- Task brief: A faithful copy is needed of the lines below from the one with "(487, 337) = (363, 306): red" up to and including the one with "(120, 250) = (246, 140): red battery -> none"; set it down with no pictures and no other lines.

- Data for this task:
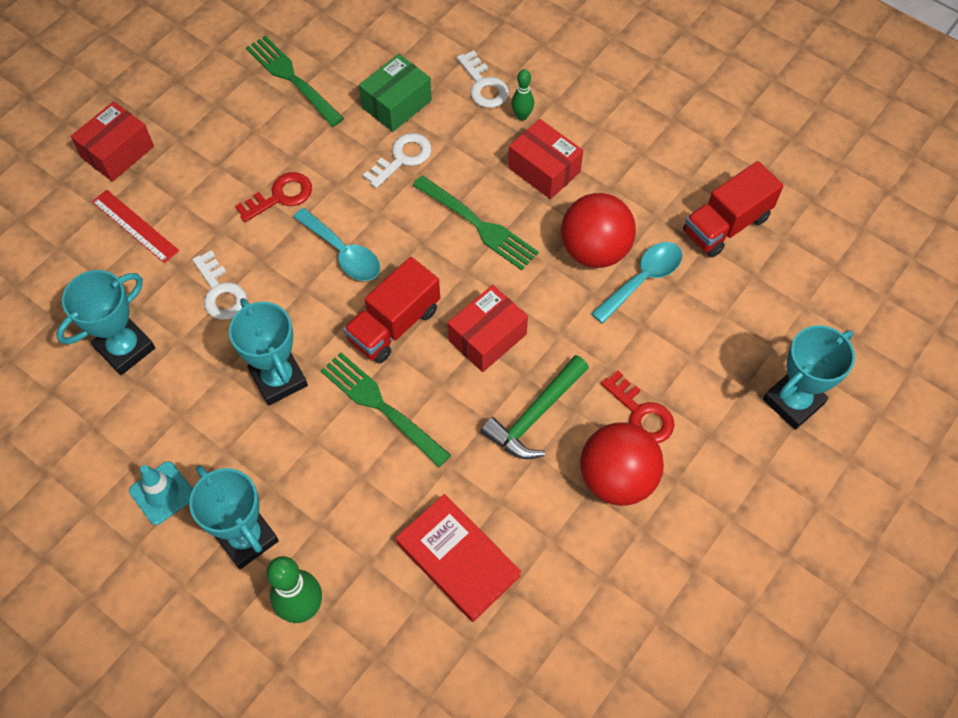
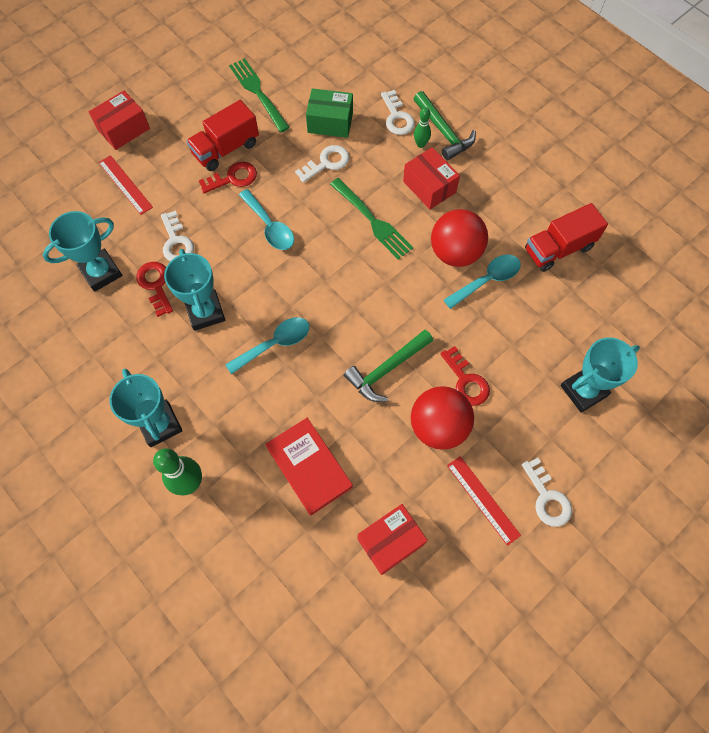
camera: 10 degrees right, 5 degrees up
(162, 493) = (107, 382): turquoise traffic cone -> none
(203, 353) = (155, 285): none -> red key
(380, 406) = (275, 344): green fork -> turquoise spoon
(394, 325) = (296, 285): red truck -> red truck (226, 149)
(396, 104) = (330, 122): green box -> green box turned 45 degrees clockwise
(487, 337) = (363, 306): red box -> red box (390, 541)
(548, 96) = (443, 132): none -> green hammer
(693, 562) = (483, 499): none -> red ruler
(774, 545) = (547, 497): none -> white key

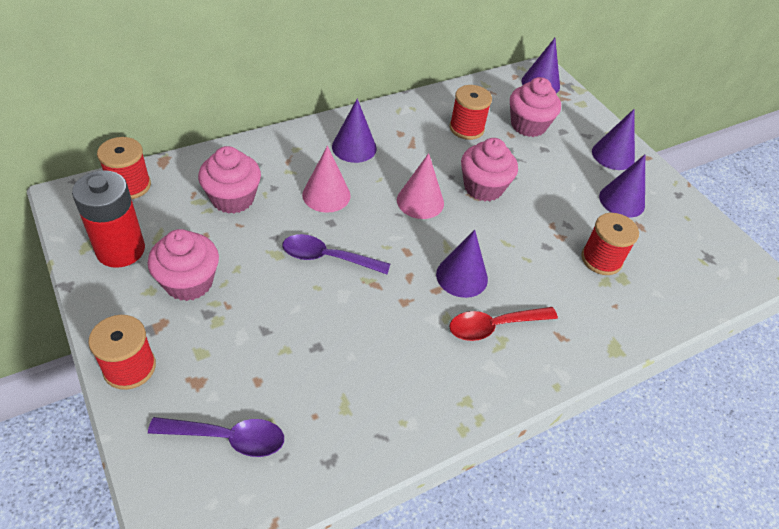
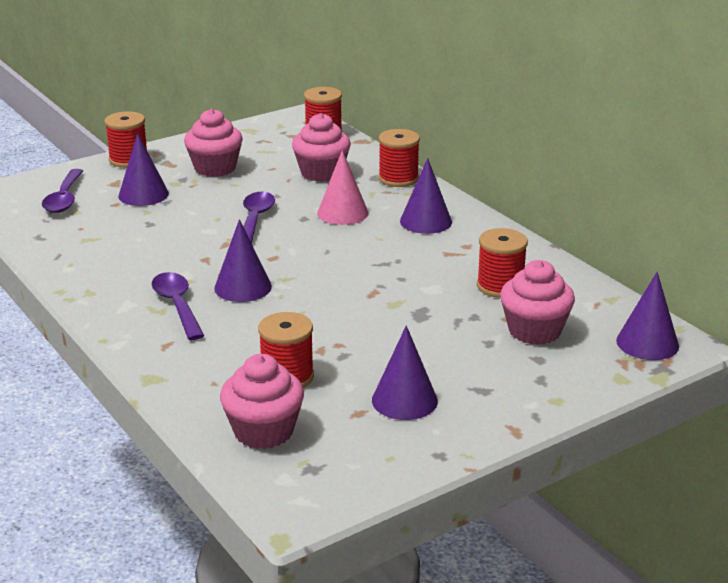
camera: 90 degrees right, 20 degrees down
(120, 250) = (246, 140): red battery -> none
(263, 150) = (398, 178): none -> red spool
(420, 201) = (351, 261): pink cone -> none
(483, 187) = (390, 298): pink cupcake -> pink cupcake (263, 431)
(494, 326) = (177, 305): red spoon -> purple spoon
(613, 155) = (504, 399): purple cone -> purple cone (143, 194)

- Answer space:
(487, 337) = (363, 306): red box -> red box (390, 541)
(548, 96) = (443, 132): none -> green hammer
(693, 562) = (483, 499): none -> red ruler
(774, 545) = (547, 497): none -> white key

camera: 90 degrees right, 20 degrees down
(120, 250) = (246, 140): red battery -> none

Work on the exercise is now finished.